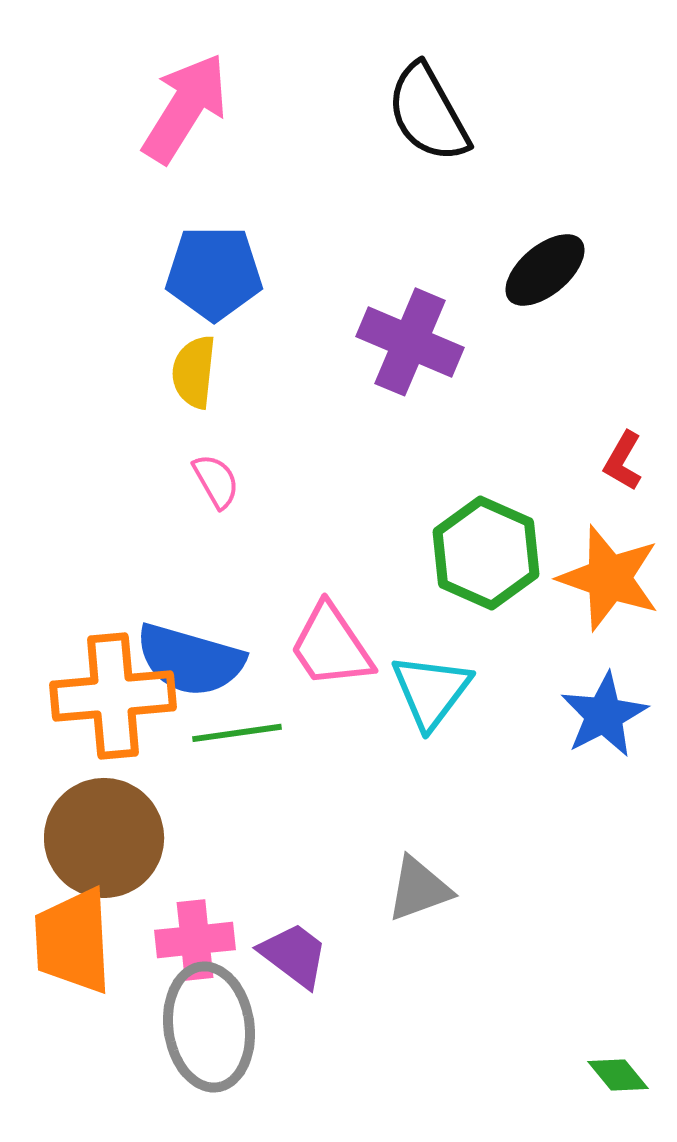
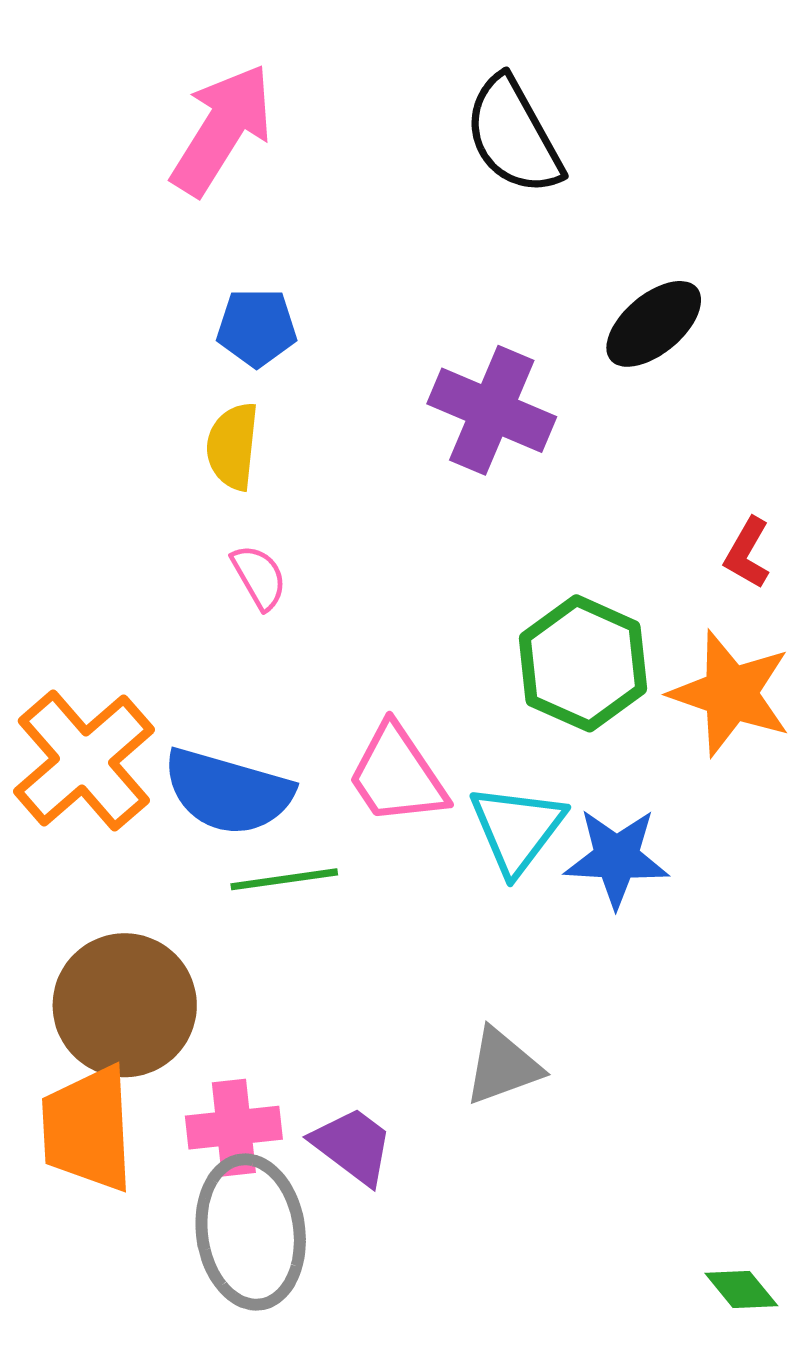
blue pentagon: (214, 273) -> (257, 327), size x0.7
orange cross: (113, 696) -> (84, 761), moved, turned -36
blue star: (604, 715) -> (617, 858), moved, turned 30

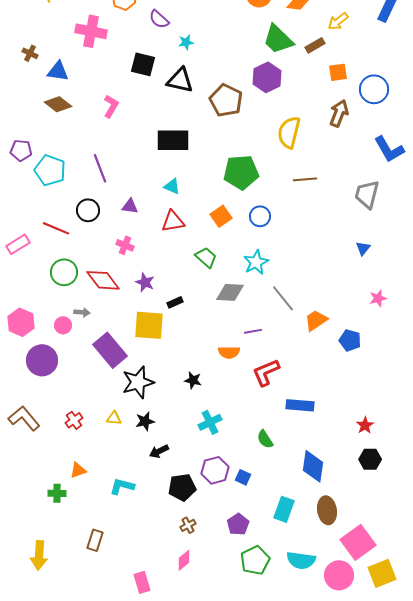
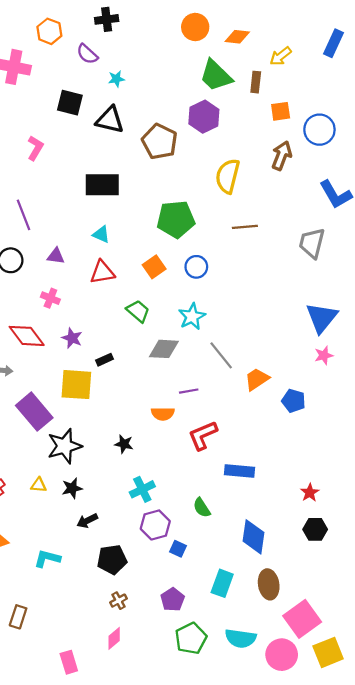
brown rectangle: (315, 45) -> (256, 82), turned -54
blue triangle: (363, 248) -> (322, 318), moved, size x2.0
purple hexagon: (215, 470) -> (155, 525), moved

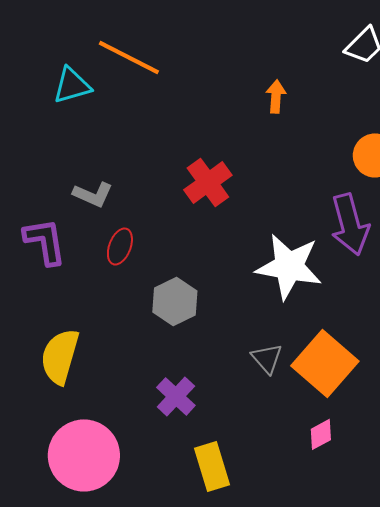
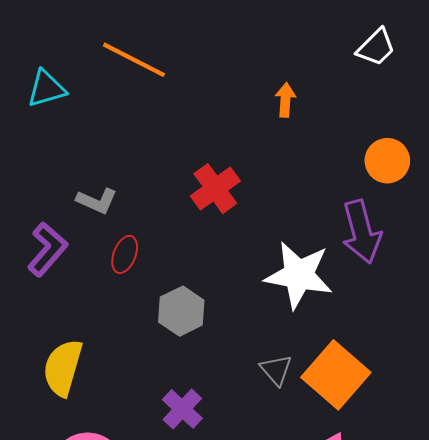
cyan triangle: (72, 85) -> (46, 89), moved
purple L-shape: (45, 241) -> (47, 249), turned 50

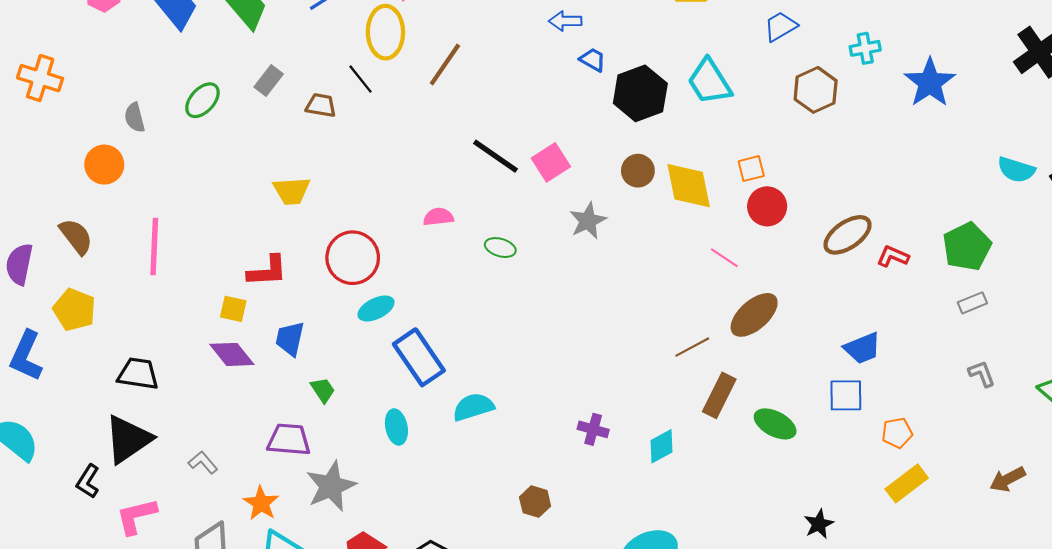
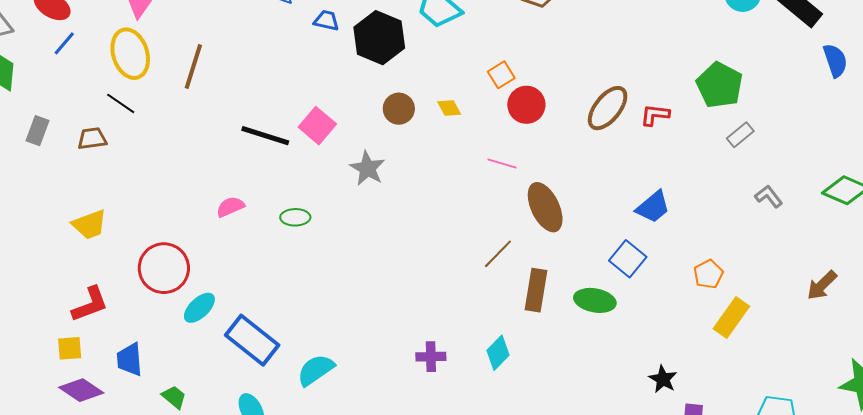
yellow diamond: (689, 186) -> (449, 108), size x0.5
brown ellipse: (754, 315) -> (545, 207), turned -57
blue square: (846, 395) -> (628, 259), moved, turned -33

_Problem description_
The expected output is the full material above, unaltered, with pictures removed.

_Response_
blue pentagon: (214, 273) -> (257, 327), size x0.7
orange cross: (113, 696) -> (84, 761), moved, turned -36
blue star: (604, 715) -> (617, 858), moved, turned 30

brown rectangle: (315, 45) -> (256, 82), turned -54
blue triangle: (363, 248) -> (322, 318), moved, size x2.0
purple hexagon: (215, 470) -> (155, 525), moved

cyan triangle: (72, 85) -> (46, 89), moved
purple L-shape: (45, 241) -> (47, 249), turned 50

yellow diamond: (689, 186) -> (449, 108), size x0.5
brown ellipse: (754, 315) -> (545, 207), turned -57
blue square: (846, 395) -> (628, 259), moved, turned -33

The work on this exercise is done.